* _RECORDS SHOWN_:
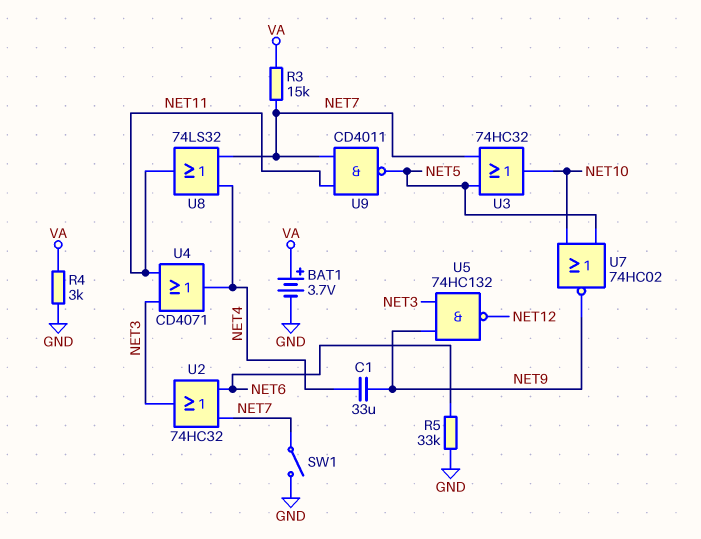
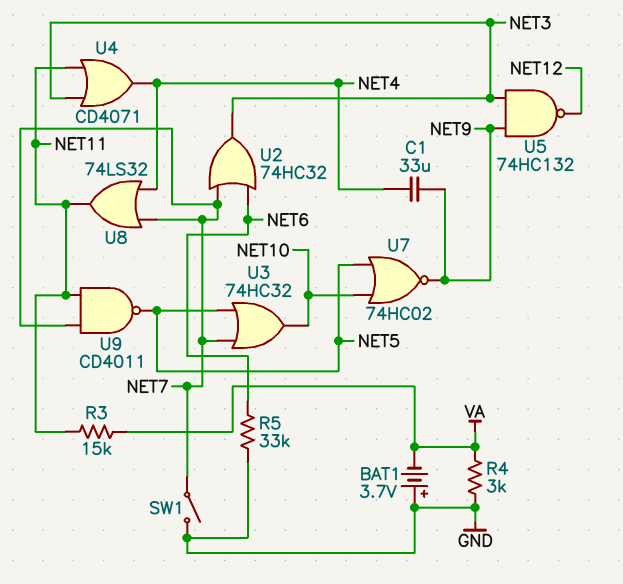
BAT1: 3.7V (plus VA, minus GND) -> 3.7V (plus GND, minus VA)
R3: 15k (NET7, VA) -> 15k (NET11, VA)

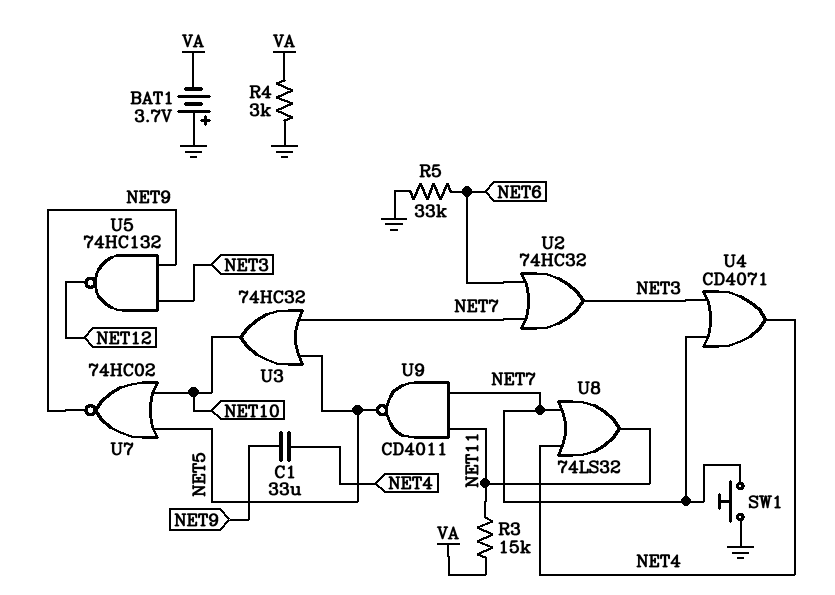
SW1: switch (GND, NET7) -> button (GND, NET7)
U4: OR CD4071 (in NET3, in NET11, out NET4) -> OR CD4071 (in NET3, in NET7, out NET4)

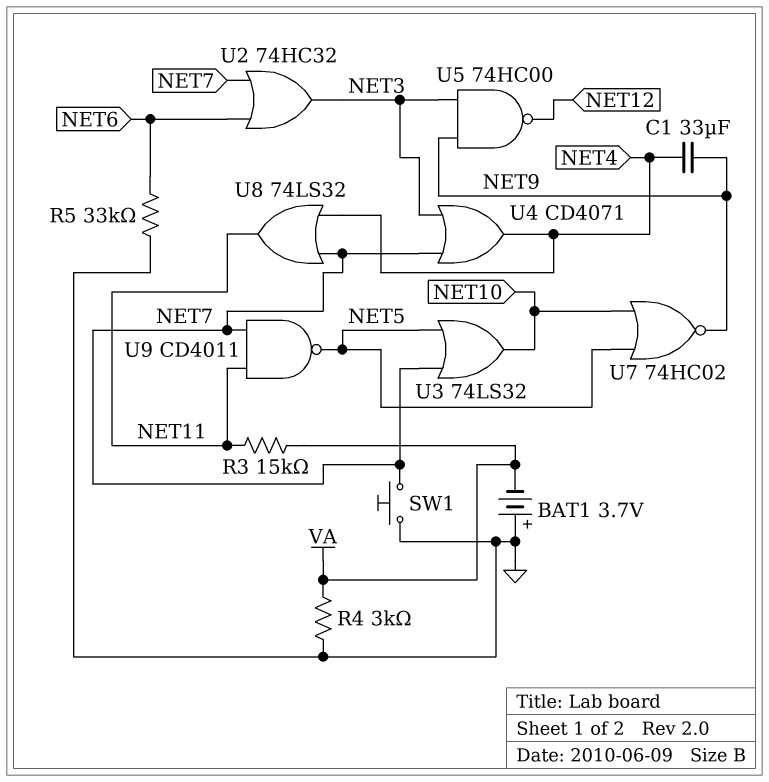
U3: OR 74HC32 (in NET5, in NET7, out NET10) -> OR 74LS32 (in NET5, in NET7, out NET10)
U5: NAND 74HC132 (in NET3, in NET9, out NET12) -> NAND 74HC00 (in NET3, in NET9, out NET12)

==

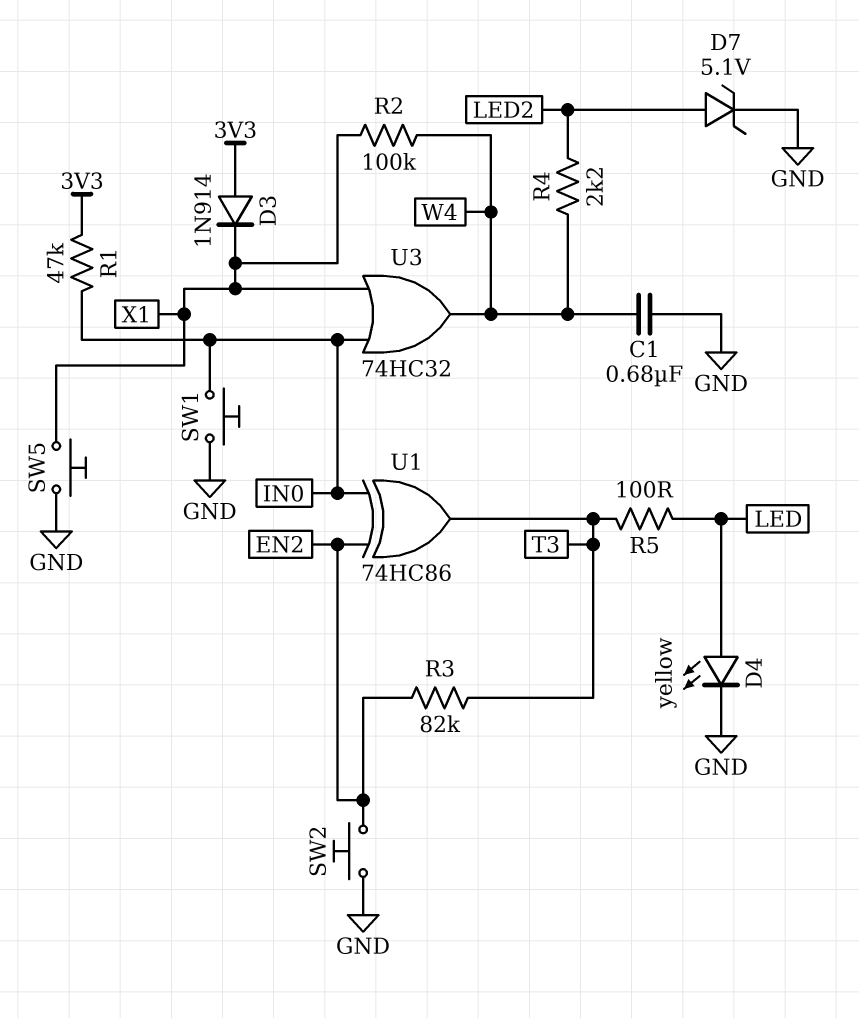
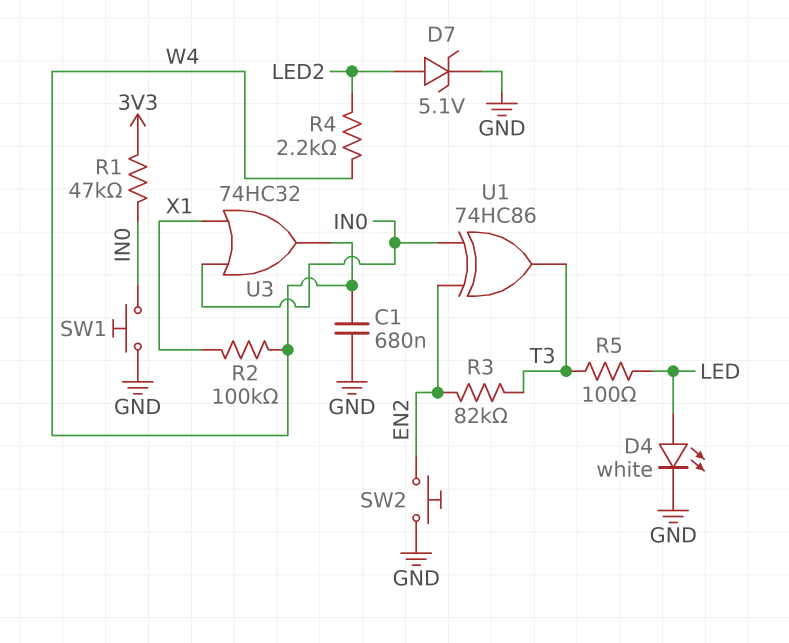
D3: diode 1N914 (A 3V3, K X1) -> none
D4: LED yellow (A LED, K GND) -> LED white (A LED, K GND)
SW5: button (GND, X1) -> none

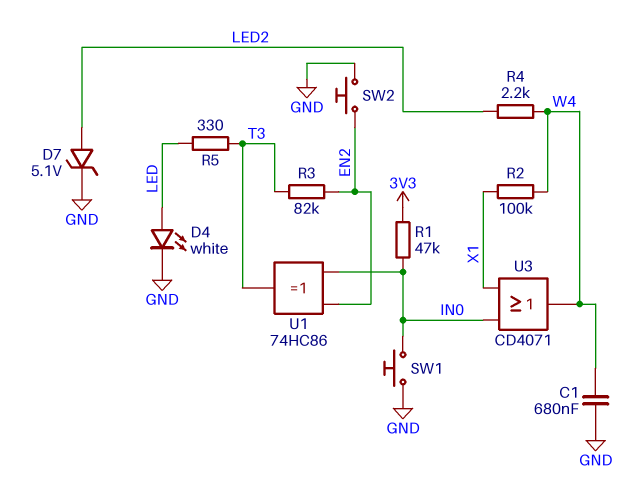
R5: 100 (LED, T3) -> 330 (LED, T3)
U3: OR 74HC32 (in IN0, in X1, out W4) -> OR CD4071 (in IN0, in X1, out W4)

* _EXERCISE BRIEF_: If a picture sits between the line containing "BAT1: 3.7V (plus" and the line containing "U5: NAND 74HC132", leave it out, and return the lines of that range above exactly, both ends included.

* _RESPONSE TO THE TASK_:
BAT1: 3.7V (plus VA, minus GND) -> 3.7V (plus GND, minus VA)
R3: 15k (NET7, VA) -> 15k (NET11, VA)

SW1: switch (GND, NET7) -> button (GND, NET7)
U4: OR CD4071 (in NET3, in NET11, out NET4) -> OR CD4071 (in NET3, in NET7, out NET4)

U3: OR 74HC32 (in NET5, in NET7, out NET10) -> OR 74LS32 (in NET5, in NET7, out NET10)
U5: NAND 74HC132 (in NET3, in NET9, out NET12) -> NAND 74HC00 (in NET3, in NET9, out NET12)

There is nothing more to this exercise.